Supplied material:

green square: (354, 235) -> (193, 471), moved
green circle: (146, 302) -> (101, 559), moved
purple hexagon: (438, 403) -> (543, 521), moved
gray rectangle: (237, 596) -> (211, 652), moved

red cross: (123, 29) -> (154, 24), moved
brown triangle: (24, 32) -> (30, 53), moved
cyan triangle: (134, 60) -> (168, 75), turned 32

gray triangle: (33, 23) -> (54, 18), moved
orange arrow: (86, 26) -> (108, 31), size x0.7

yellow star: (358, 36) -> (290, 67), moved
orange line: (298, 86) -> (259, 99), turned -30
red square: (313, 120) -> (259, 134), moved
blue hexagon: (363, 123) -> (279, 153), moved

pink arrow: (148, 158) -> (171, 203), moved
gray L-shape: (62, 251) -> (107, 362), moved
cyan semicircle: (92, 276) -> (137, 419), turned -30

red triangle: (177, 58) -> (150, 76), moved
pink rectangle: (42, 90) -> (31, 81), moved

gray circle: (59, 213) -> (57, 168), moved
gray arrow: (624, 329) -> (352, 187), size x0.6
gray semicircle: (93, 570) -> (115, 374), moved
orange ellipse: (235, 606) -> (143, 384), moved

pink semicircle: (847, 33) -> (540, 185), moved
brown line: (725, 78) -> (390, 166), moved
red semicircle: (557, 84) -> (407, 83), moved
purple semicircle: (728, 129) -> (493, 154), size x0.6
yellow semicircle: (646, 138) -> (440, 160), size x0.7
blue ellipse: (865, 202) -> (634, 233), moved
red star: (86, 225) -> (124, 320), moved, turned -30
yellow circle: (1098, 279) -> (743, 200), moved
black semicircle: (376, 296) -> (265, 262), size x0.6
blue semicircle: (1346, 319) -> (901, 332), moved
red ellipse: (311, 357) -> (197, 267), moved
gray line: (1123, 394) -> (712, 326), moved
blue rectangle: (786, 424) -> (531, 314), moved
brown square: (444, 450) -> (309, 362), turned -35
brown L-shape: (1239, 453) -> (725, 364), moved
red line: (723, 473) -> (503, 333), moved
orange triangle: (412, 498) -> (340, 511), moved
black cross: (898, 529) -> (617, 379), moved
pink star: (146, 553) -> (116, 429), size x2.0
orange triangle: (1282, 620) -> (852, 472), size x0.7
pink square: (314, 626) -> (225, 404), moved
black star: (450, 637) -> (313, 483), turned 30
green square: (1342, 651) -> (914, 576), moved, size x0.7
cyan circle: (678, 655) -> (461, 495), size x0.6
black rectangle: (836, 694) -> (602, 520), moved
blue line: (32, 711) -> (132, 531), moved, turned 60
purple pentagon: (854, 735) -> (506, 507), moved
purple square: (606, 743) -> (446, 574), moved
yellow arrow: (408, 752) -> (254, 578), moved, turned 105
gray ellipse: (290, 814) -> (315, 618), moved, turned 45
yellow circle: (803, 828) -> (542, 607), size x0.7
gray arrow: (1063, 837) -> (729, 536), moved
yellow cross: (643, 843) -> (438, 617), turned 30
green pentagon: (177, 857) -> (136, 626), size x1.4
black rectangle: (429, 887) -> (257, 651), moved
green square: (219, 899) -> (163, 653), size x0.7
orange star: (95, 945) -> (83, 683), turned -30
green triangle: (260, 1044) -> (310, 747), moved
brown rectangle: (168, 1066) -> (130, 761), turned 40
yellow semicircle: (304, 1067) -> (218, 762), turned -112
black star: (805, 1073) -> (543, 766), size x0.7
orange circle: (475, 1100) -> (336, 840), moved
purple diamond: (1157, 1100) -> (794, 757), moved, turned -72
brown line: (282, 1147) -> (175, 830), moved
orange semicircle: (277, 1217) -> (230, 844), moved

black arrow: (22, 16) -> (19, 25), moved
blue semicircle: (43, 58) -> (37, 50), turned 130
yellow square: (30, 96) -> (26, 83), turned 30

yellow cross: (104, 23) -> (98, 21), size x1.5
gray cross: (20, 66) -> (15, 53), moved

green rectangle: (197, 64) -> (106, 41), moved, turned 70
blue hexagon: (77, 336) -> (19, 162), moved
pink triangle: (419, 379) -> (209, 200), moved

About this task: Give every entry again in full, precisely as written above.

Result of the exercise:
green square: (354, 235) -> (193, 471), moved
green circle: (146, 302) -> (101, 559), moved
purple hexagon: (438, 403) -> (543, 521), moved
gray rectangle: (237, 596) -> (211, 652), moved

red cross: (123, 29) -> (154, 24), moved
brown triangle: (24, 32) -> (30, 53), moved
cyan triangle: (134, 60) -> (168, 75), turned 32

gray triangle: (33, 23) -> (54, 18), moved
orange arrow: (86, 26) -> (108, 31), size x0.7

yellow star: (358, 36) -> (290, 67), moved
orange line: (298, 86) -> (259, 99), turned -30
red square: (313, 120) -> (259, 134), moved
blue hexagon: (363, 123) -> (279, 153), moved

pink arrow: (148, 158) -> (171, 203), moved
gray L-shape: (62, 251) -> (107, 362), moved
cyan semicircle: (92, 276) -> (137, 419), turned -30

red triangle: (177, 58) -> (150, 76), moved
pink rectangle: (42, 90) -> (31, 81), moved

gray circle: (59, 213) -> (57, 168), moved
gray arrow: (624, 329) -> (352, 187), size x0.6
gray semicircle: (93, 570) -> (115, 374), moved
orange ellipse: (235, 606) -> (143, 384), moved

pink semicircle: (847, 33) -> (540, 185), moved
brown line: (725, 78) -> (390, 166), moved
red semicircle: (557, 84) -> (407, 83), moved
purple semicircle: (728, 129) -> (493, 154), size x0.6
yellow semicircle: (646, 138) -> (440, 160), size x0.7
blue ellipse: (865, 202) -> (634, 233), moved
red star: (86, 225) -> (124, 320), moved, turned -30
yellow circle: (1098, 279) -> (743, 200), moved
black semicircle: (376, 296) -> (265, 262), size x0.6
blue semicircle: (1346, 319) -> (901, 332), moved
red ellipse: (311, 357) -> (197, 267), moved
gray line: (1123, 394) -> (712, 326), moved
blue rectangle: (786, 424) -> (531, 314), moved
brown square: (444, 450) -> (309, 362), turned -35
brown L-shape: (1239, 453) -> (725, 364), moved
red line: (723, 473) -> (503, 333), moved
orange triangle: (412, 498) -> (340, 511), moved
black cross: (898, 529) -> (617, 379), moved
pink star: (146, 553) -> (116, 429), size x2.0
orange triangle: (1282, 620) -> (852, 472), size x0.7
pink square: (314, 626) -> (225, 404), moved
black star: (450, 637) -> (313, 483), turned 30
green square: (1342, 651) -> (914, 576), moved, size x0.7
cyan circle: (678, 655) -> (461, 495), size x0.6
black rectangle: (836, 694) -> (602, 520), moved
blue line: (32, 711) -> (132, 531), moved, turned 60
purple pentagon: (854, 735) -> (506, 507), moved
purple square: (606, 743) -> (446, 574), moved
yellow arrow: (408, 752) -> (254, 578), moved, turned 105
gray ellipse: (290, 814) -> (315, 618), moved, turned 45
yellow circle: (803, 828) -> (542, 607), size x0.7
gray arrow: (1063, 837) -> (729, 536), moved
yellow cross: (643, 843) -> (438, 617), turned 30
green pentagon: (177, 857) -> (136, 626), size x1.4
black rectangle: (429, 887) -> (257, 651), moved
green square: (219, 899) -> (163, 653), size x0.7
orange star: (95, 945) -> (83, 683), turned -30
green triangle: (260, 1044) -> (310, 747), moved
brown rectangle: (168, 1066) -> (130, 761), turned 40
yellow semicircle: (304, 1067) -> (218, 762), turned -112
black star: (805, 1073) -> (543, 766), size x0.7
orange circle: (475, 1100) -> (336, 840), moved
purple diamond: (1157, 1100) -> (794, 757), moved, turned -72
brown line: (282, 1147) -> (175, 830), moved
orange semicircle: (277, 1217) -> (230, 844), moved

black arrow: (22, 16) -> (19, 25), moved
blue semicircle: (43, 58) -> (37, 50), turned 130
yellow square: (30, 96) -> (26, 83), turned 30

yellow cross: (104, 23) -> (98, 21), size x1.5
gray cross: (20, 66) -> (15, 53), moved

green rectangle: (197, 64) -> (106, 41), moved, turned 70
blue hexagon: (77, 336) -> (19, 162), moved
pink triangle: (419, 379) -> (209, 200), moved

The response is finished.